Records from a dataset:
---+---
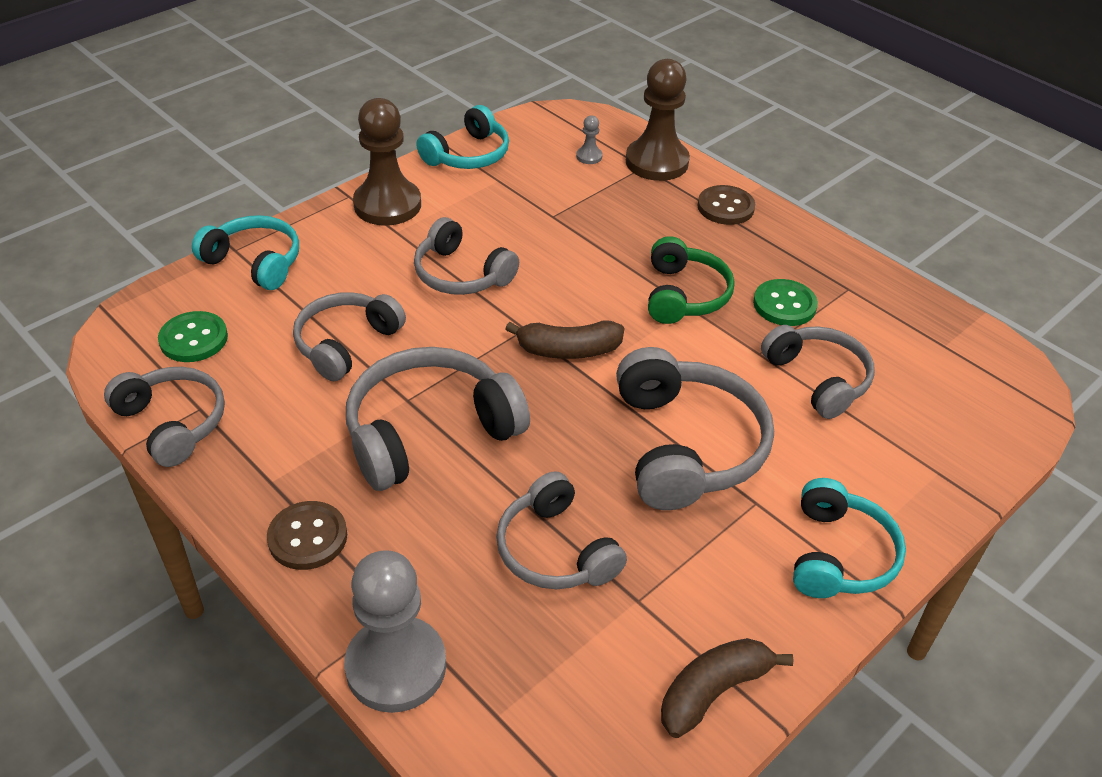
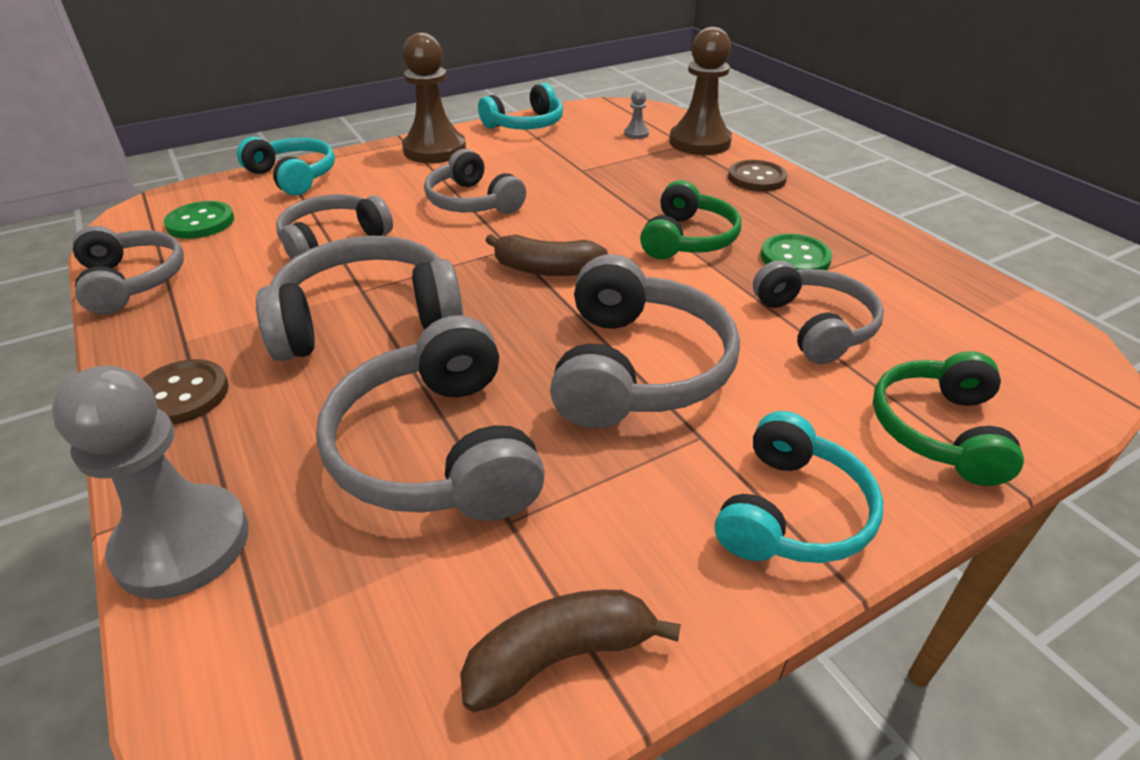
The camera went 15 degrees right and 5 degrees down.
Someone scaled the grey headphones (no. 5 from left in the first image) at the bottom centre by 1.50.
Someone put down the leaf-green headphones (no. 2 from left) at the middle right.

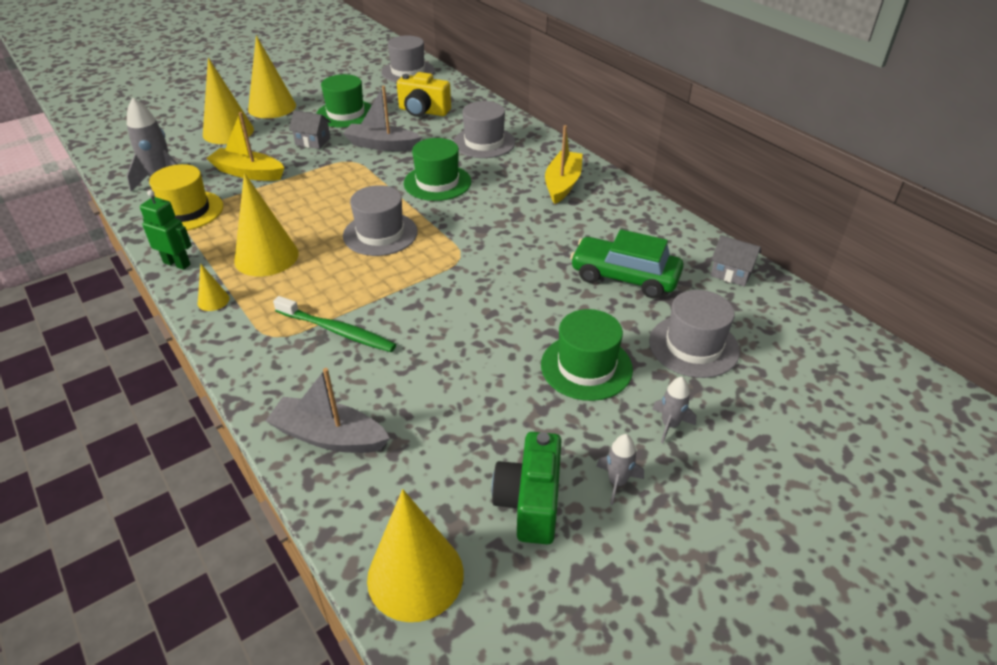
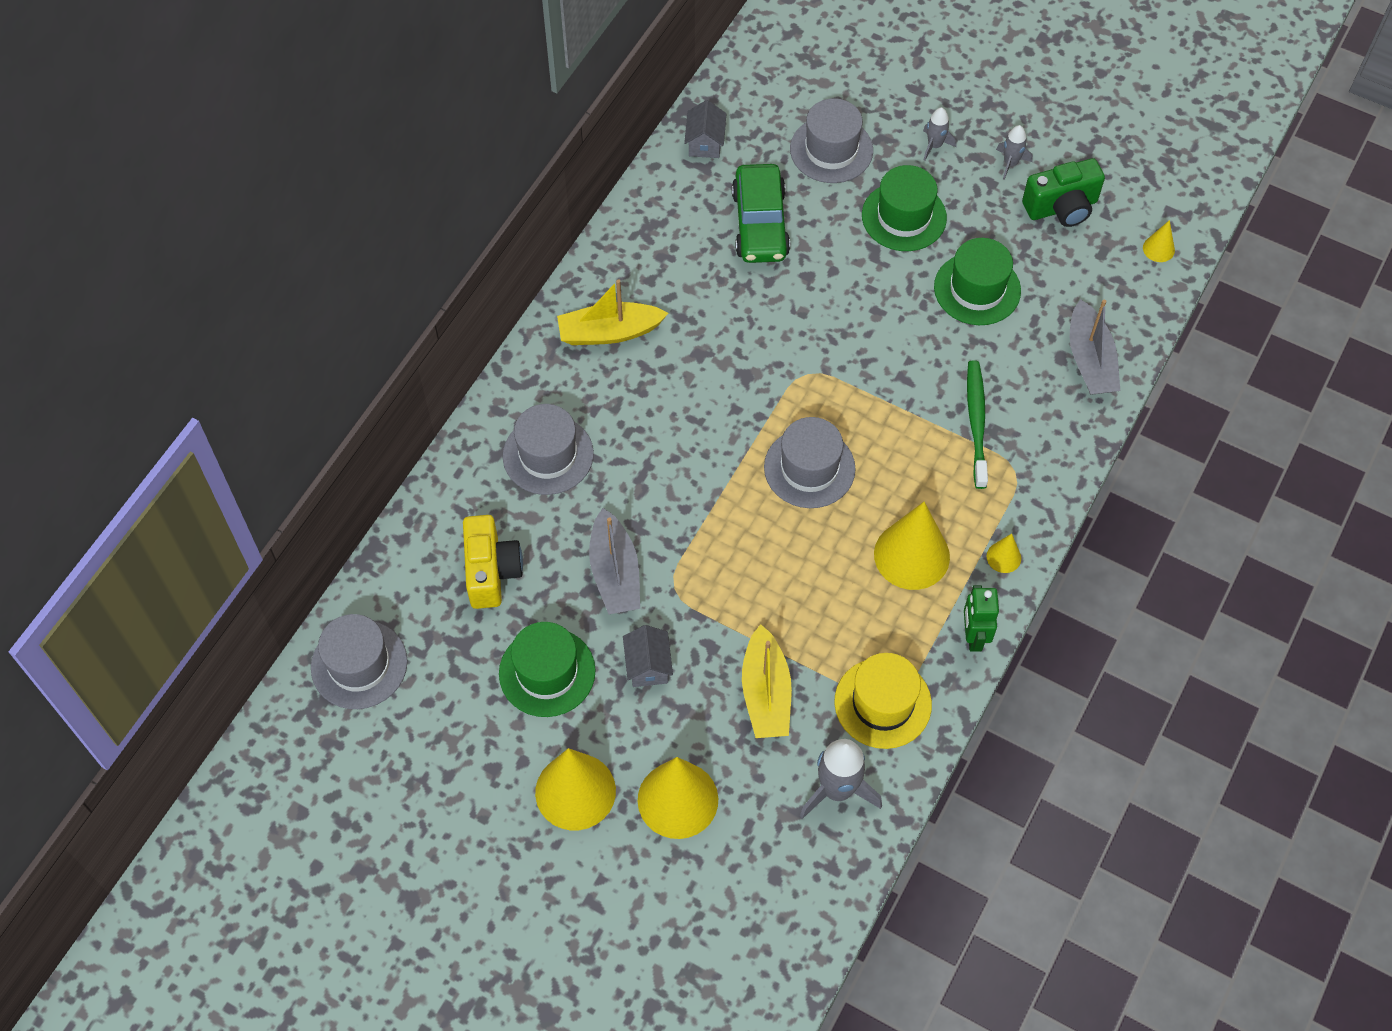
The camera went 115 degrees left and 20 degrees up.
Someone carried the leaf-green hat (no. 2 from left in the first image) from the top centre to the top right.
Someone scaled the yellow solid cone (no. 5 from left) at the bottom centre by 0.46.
---+---
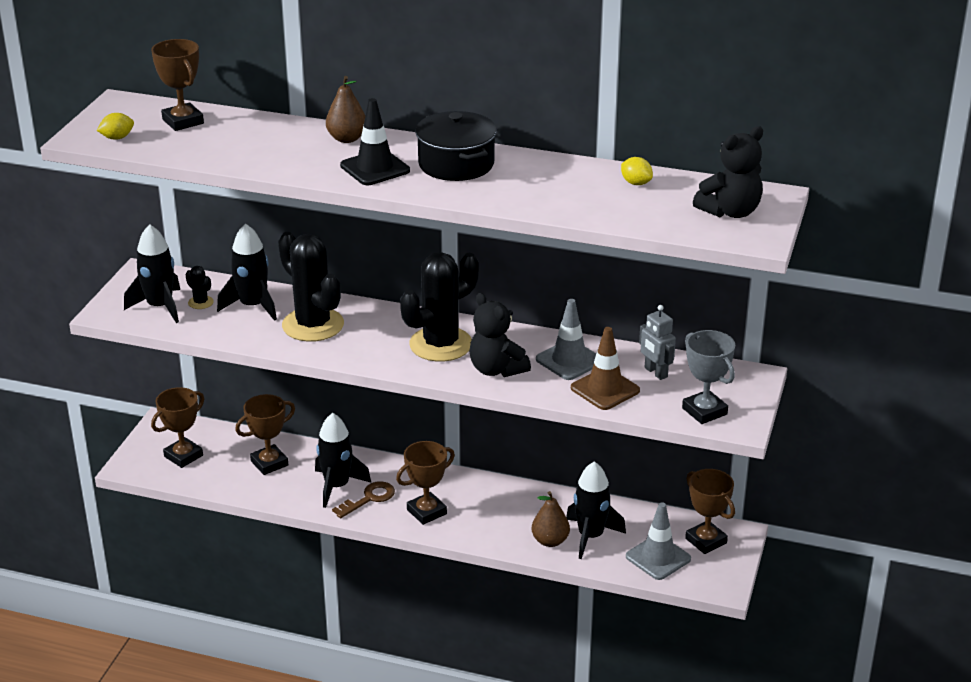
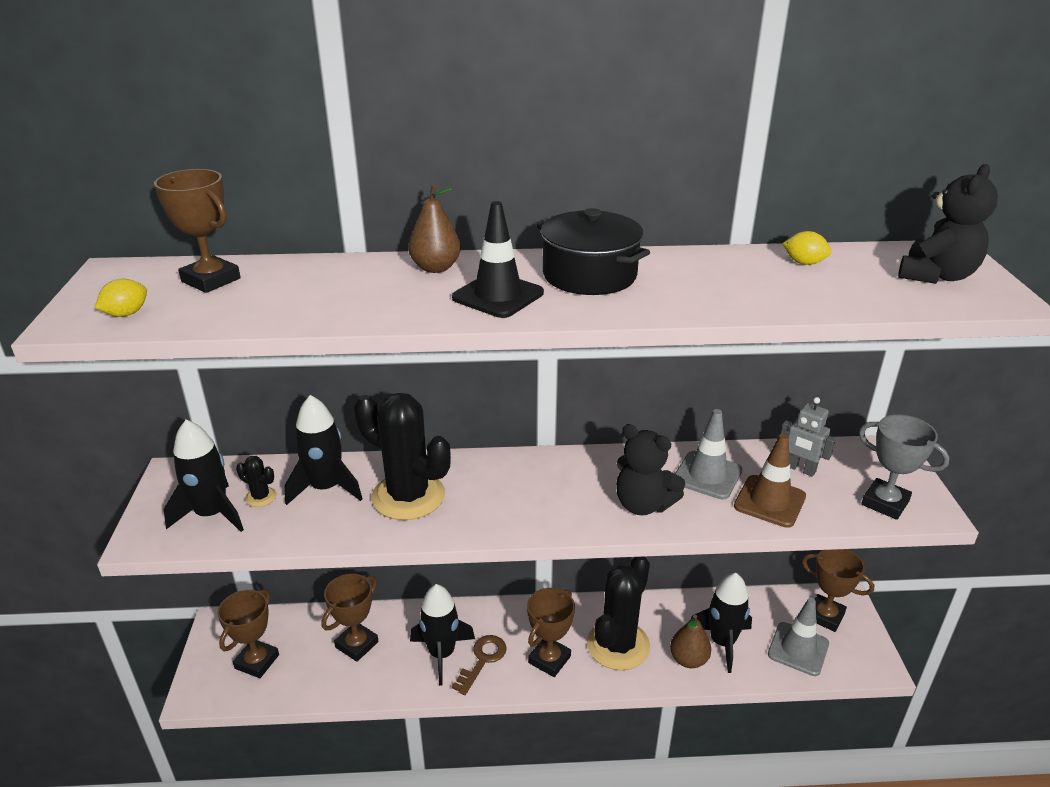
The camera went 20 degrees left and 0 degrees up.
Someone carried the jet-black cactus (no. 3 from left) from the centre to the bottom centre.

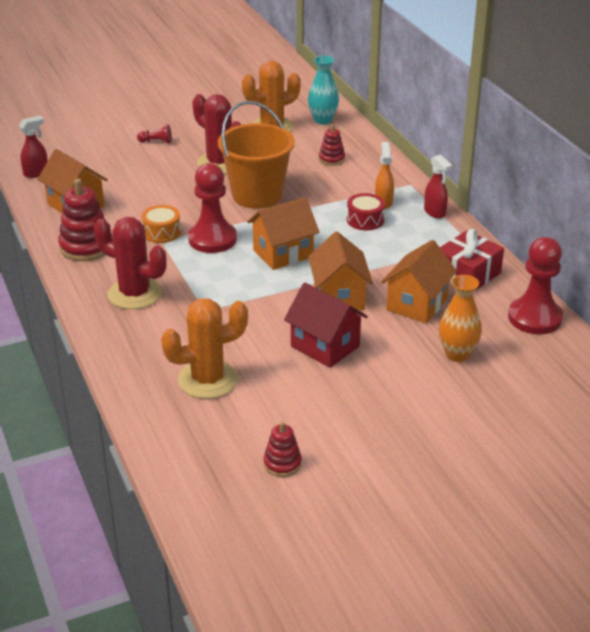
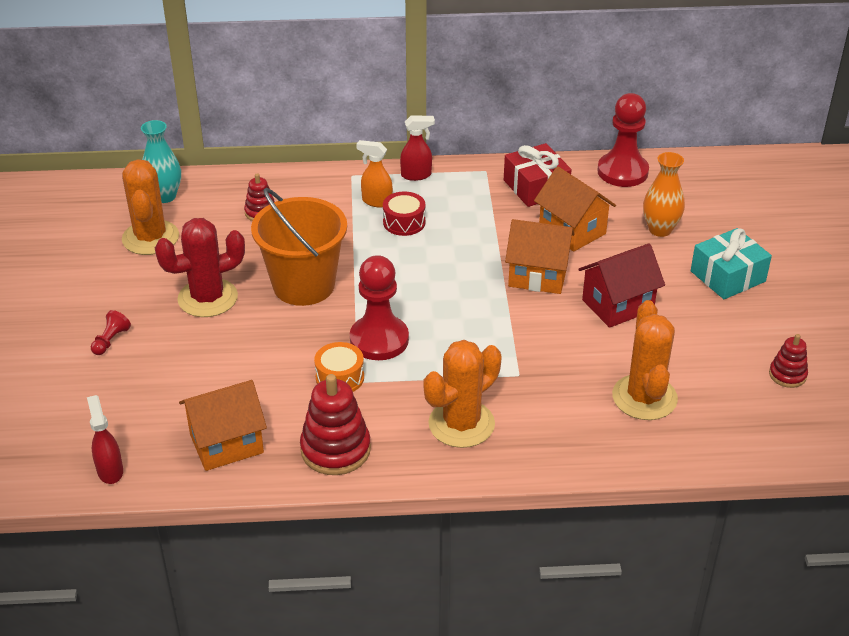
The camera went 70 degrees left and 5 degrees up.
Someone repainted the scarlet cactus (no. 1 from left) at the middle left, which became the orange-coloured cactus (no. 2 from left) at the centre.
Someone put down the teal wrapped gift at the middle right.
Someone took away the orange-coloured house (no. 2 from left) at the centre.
---+---
AIM OF THE EXERCISE: Looking at the entries above, can you reproduce exactly the lines from the one that holds "The camera went 15" through the one that holds "Someone scaled the grey", and only those?

EXPECTED ANSWER:
The camera went 15 degrees right and 5 degrees down.
Someone scaled the grey headphones (no. 5 from left in the first image) at the bottom centre by 1.50.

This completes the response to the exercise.